> Object matching data
- Opening Delimiter -

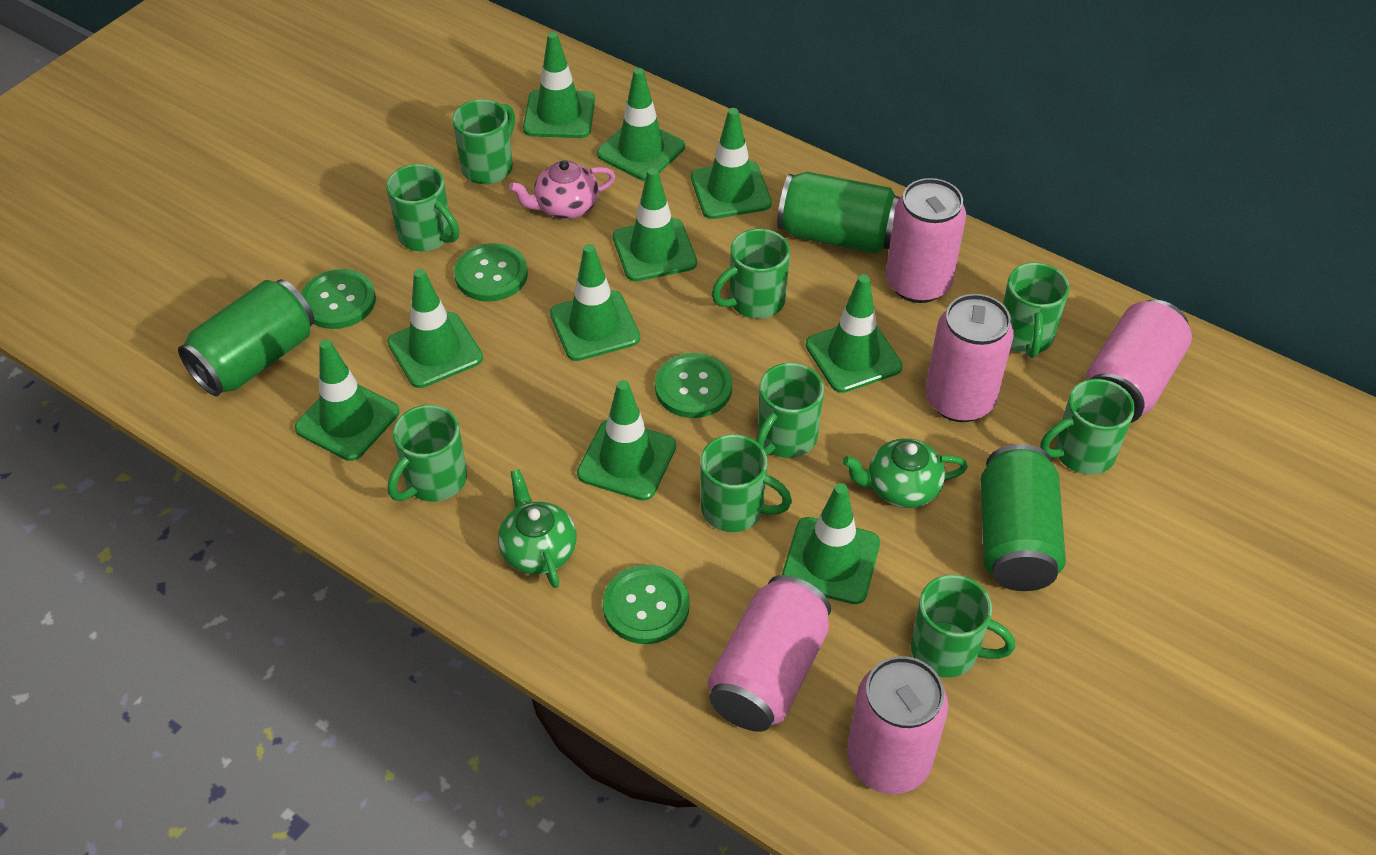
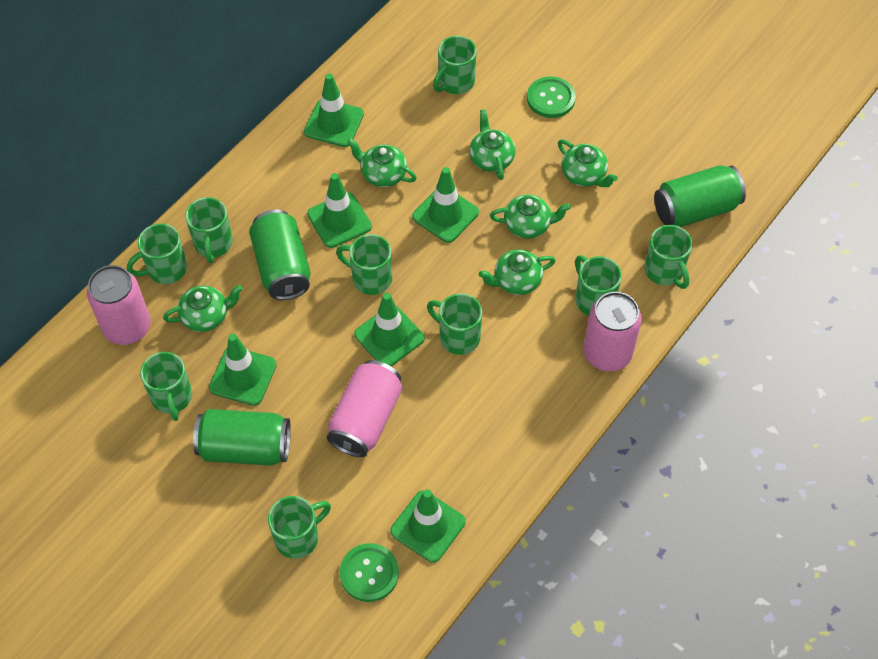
green button: 4 -> 2
green teapot: 2 -> 6
green traffic cone: 10 -> 6
pink can: 5 -> 3
pink teapot: 1 -> 0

- Closing Delimiter -

> Assignment
Only the lines that contain the string "green" are to be copied from the records.

> Reply
green button: 4 -> 2
green teapot: 2 -> 6
green traffic cone: 10 -> 6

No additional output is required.